**Goal of the exercise**:
Your job is to set down the stretch of entries that opens with the line containing "- gone: pierścień" and closes with the line containing "- gone: rakieta [niebieski]". Keep both end lines, copy each exactly, and add nothing.

Information supplied Start Marker

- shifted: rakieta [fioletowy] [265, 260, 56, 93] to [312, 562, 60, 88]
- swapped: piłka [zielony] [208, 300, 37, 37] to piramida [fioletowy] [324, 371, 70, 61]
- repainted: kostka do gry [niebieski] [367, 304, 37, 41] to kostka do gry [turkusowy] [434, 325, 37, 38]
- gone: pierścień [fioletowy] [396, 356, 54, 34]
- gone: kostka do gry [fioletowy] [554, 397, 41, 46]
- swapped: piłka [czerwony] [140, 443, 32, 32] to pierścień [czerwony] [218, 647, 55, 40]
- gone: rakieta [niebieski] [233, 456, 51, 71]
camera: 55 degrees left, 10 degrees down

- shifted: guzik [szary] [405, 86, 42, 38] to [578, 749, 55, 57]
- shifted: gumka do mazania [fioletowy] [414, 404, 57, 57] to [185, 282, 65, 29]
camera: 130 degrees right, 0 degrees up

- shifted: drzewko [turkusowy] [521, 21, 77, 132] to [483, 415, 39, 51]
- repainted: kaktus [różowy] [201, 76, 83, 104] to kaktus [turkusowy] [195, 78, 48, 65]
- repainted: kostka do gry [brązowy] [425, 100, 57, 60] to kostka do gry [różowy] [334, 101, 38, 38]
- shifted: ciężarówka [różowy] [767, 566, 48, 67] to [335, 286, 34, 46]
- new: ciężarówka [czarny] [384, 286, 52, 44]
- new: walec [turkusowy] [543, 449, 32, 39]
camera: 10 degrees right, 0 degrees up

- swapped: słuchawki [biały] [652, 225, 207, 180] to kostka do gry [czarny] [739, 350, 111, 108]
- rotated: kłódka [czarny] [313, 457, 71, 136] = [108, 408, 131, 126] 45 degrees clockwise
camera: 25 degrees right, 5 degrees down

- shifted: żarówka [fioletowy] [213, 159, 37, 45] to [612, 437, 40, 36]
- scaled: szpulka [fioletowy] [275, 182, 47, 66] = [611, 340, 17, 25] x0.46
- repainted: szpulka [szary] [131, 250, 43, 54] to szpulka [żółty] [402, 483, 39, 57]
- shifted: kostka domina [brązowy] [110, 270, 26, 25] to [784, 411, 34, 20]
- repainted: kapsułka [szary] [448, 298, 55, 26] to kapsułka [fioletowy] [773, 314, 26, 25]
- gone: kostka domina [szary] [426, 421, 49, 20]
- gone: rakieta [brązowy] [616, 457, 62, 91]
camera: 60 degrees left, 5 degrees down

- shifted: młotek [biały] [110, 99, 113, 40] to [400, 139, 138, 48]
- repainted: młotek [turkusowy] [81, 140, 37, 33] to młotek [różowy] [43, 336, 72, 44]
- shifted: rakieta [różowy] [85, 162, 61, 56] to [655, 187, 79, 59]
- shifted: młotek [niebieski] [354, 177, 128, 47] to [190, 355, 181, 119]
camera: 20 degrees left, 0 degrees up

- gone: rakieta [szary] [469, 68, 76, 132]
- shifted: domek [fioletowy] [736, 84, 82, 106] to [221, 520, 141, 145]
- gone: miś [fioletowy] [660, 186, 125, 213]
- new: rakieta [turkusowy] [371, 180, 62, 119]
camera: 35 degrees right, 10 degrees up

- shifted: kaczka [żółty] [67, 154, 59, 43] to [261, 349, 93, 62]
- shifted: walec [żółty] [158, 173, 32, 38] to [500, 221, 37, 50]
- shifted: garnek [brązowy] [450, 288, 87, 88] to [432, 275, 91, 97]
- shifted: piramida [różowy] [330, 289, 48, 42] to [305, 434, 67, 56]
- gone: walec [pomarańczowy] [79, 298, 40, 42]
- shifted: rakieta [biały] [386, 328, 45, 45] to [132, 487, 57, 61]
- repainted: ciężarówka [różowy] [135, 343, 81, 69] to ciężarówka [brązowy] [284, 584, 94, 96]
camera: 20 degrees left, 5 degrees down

Information supplied End Marker

**The completed task**:
- gone: pierścień [fioletowy] [396, 356, 54, 34]
- gone: kostka do gry [fioletowy] [554, 397, 41, 46]
- swapped: piłka [czerwony] [140, 443, 32, 32] to pierścień [czerwony] [218, 647, 55, 40]
- gone: rakieta [niebieski] [233, 456, 51, 71]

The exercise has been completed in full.